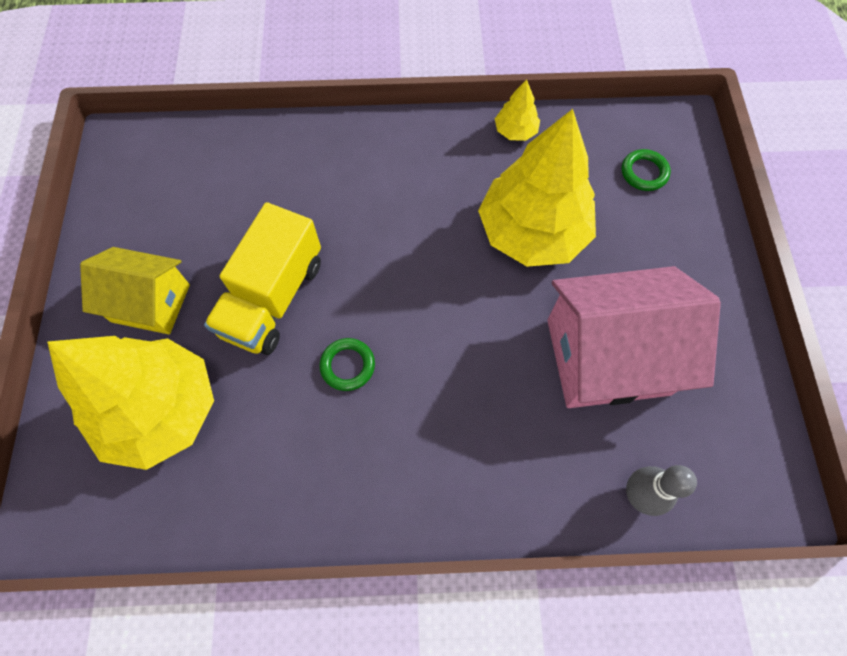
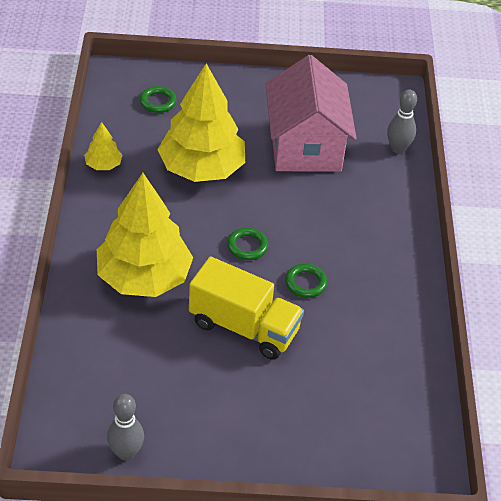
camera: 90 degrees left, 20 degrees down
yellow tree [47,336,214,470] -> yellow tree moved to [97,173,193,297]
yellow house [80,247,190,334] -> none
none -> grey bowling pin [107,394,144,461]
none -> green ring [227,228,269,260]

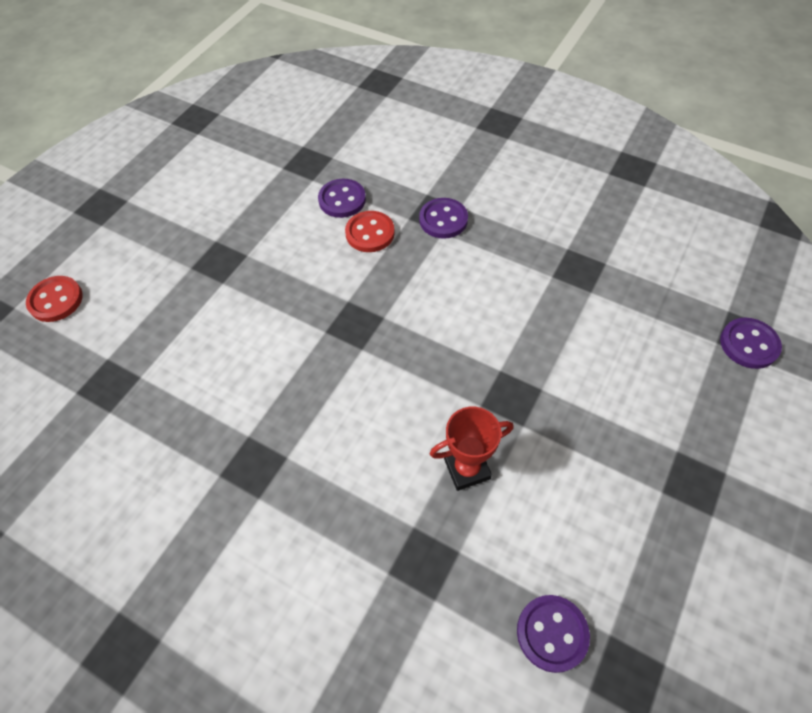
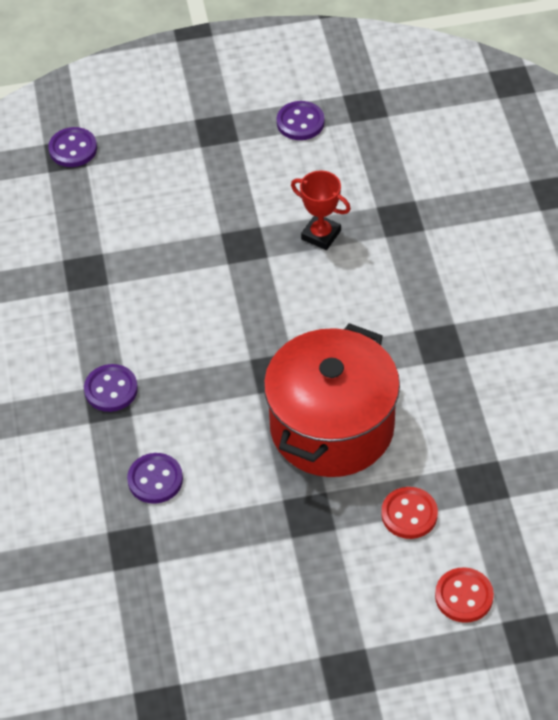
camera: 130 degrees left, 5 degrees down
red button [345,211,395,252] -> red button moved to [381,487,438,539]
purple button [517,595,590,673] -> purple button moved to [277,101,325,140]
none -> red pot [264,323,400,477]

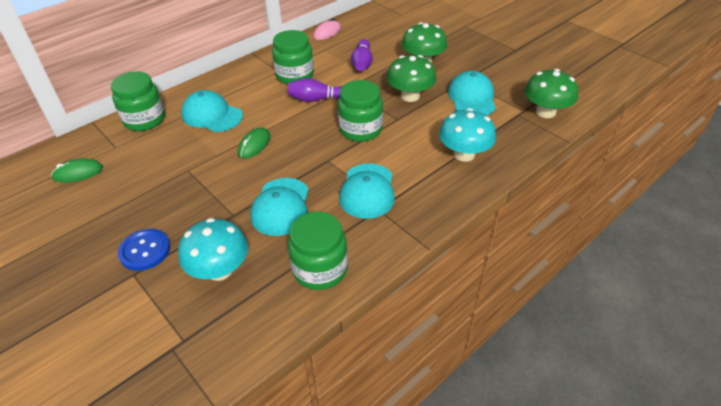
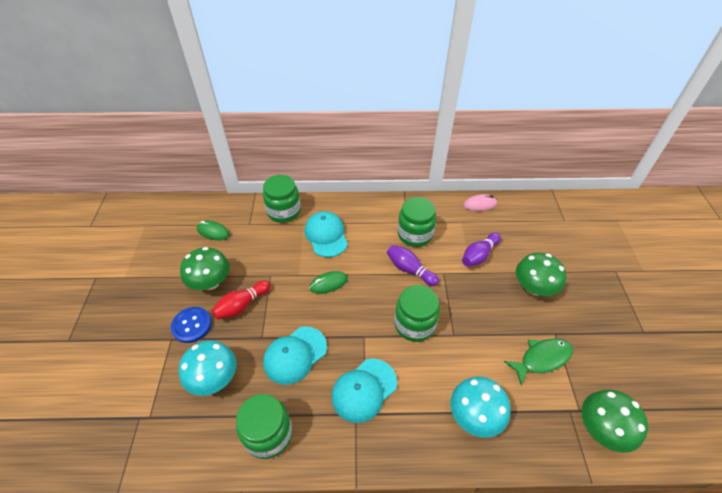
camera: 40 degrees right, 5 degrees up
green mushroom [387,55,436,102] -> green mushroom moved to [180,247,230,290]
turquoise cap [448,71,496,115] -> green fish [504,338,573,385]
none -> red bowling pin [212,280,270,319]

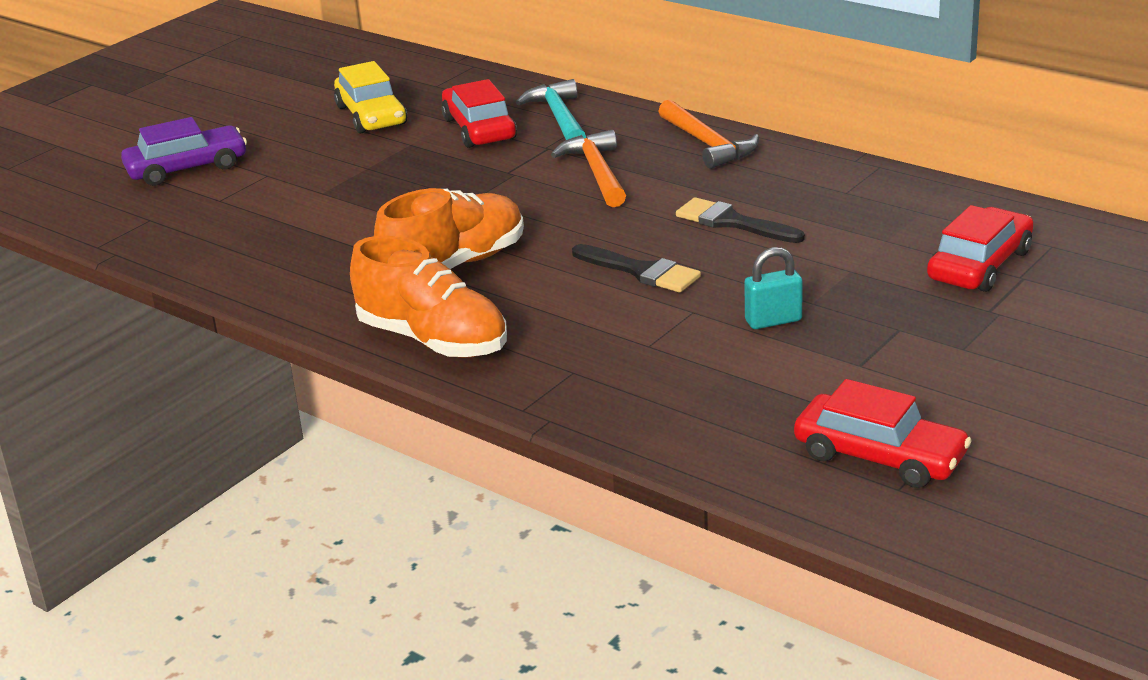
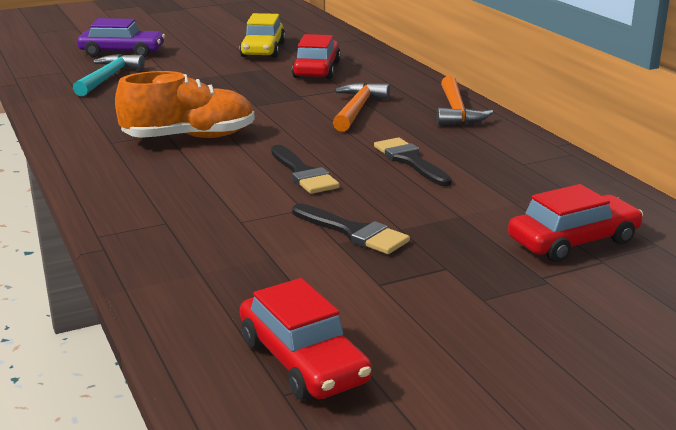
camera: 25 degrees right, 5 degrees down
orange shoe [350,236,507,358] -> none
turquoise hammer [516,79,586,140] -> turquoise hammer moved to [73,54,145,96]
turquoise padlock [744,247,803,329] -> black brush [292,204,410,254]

□ □ □ □ □

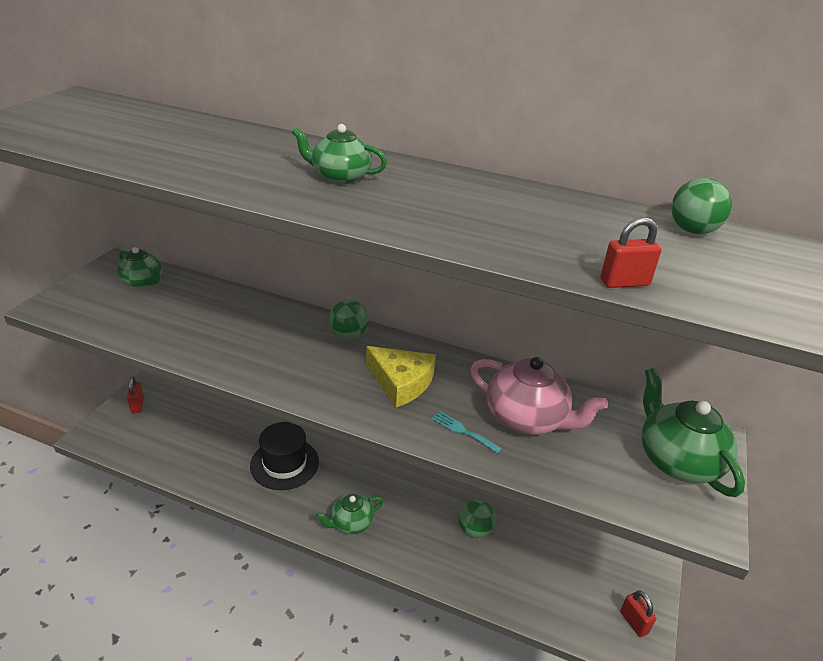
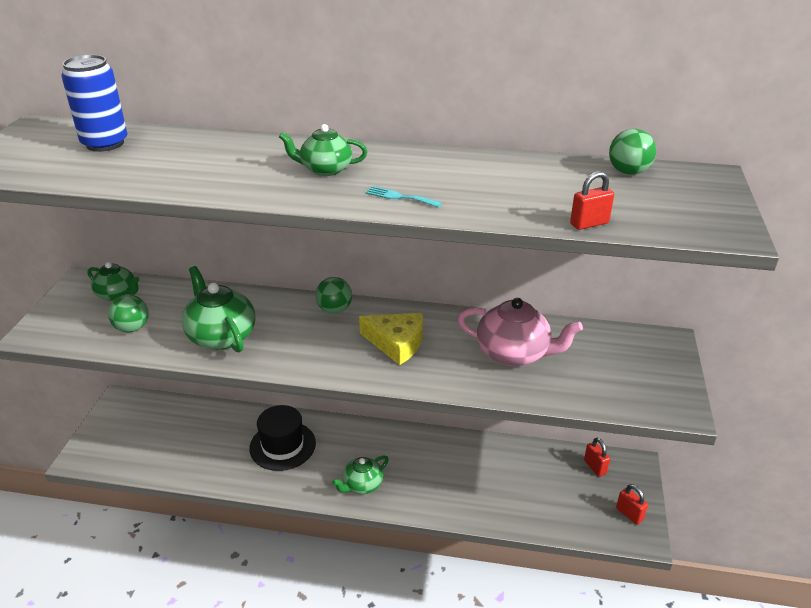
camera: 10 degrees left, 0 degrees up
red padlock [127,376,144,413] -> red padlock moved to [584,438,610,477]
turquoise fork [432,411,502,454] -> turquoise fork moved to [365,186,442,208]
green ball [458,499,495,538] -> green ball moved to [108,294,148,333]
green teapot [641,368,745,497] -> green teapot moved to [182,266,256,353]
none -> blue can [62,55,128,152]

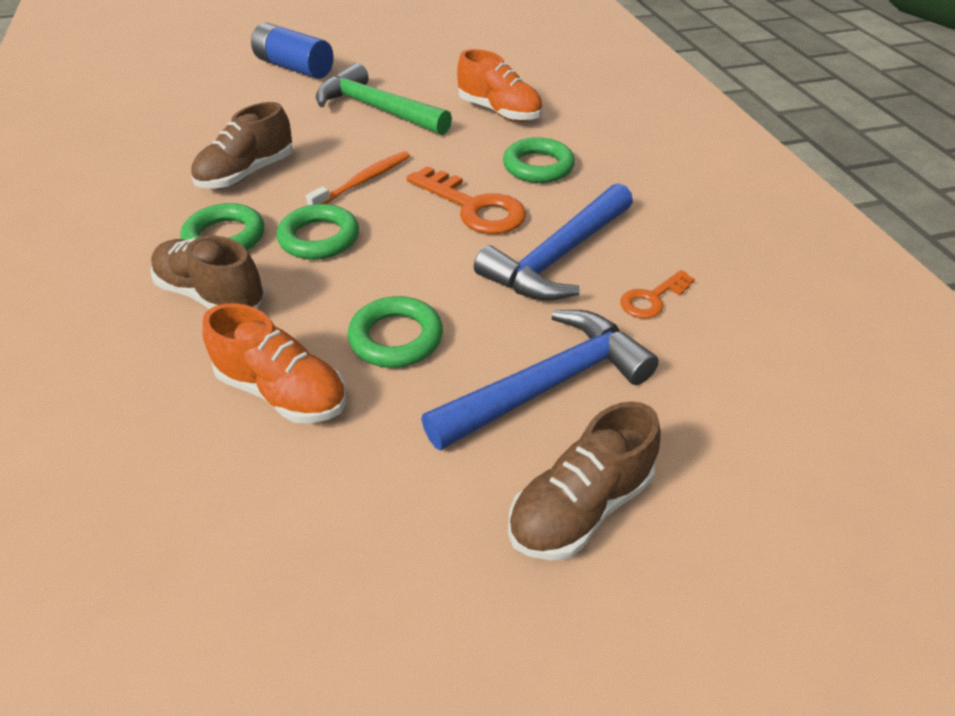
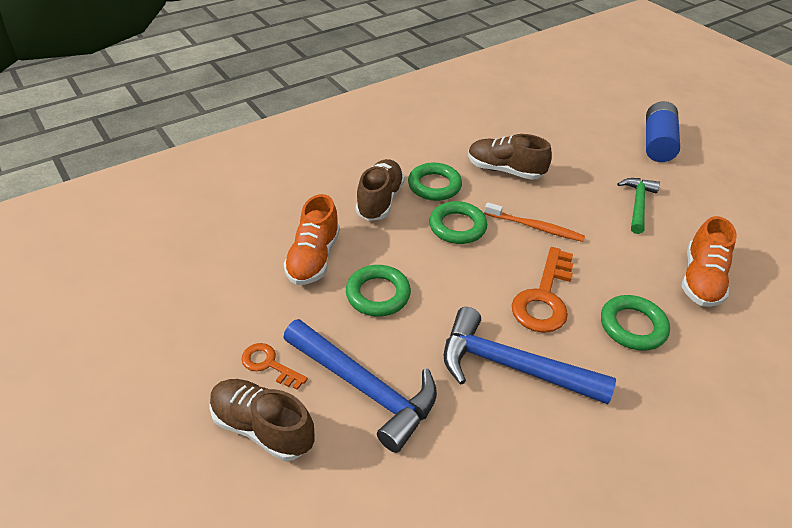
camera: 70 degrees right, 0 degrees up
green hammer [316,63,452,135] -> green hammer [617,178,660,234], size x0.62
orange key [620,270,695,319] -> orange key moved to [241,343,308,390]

□ □ □ □ □

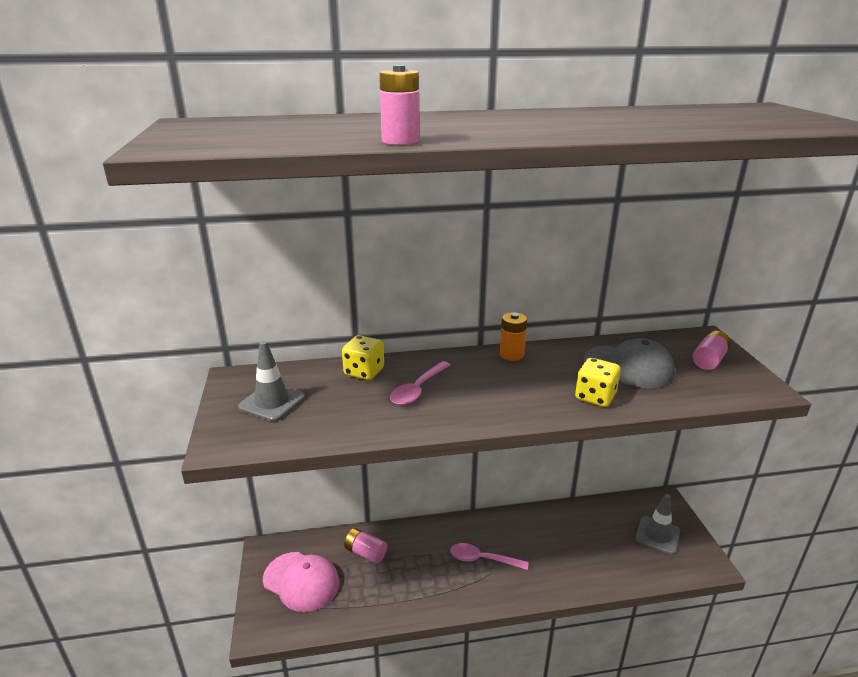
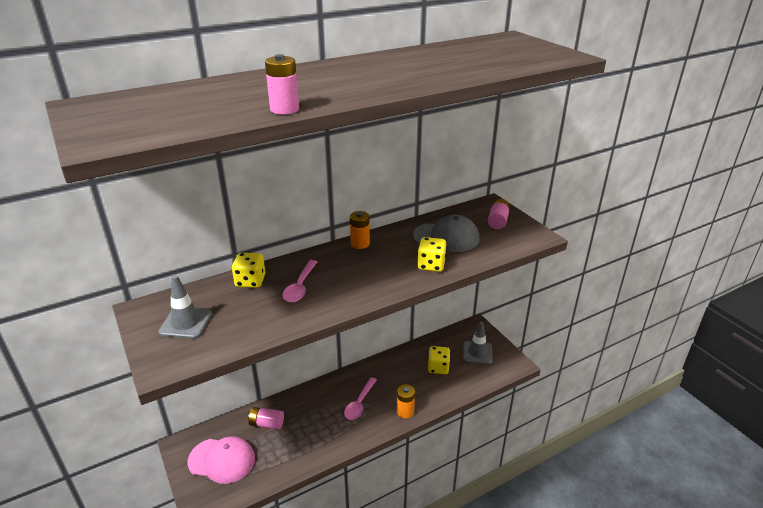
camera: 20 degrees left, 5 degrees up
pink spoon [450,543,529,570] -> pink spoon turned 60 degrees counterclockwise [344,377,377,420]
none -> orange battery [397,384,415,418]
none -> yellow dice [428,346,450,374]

□ □ □ □ □

**EXERCISE BRIEF:**
Repeat, character for character, the lines of the material above from the line with "camera: 25 degrees right, 5 degrees down" through the line with "turquoise padlock [744,247,803,329]".

**RESPONSE TO THE EXERCISE:**
camera: 25 degrees right, 5 degrees down
orange shoe [350,236,507,358] -> none
turquoise hammer [516,79,586,140] -> turquoise hammer moved to [73,54,145,96]
turquoise padlock [744,247,803,329] -> black brush [292,204,410,254]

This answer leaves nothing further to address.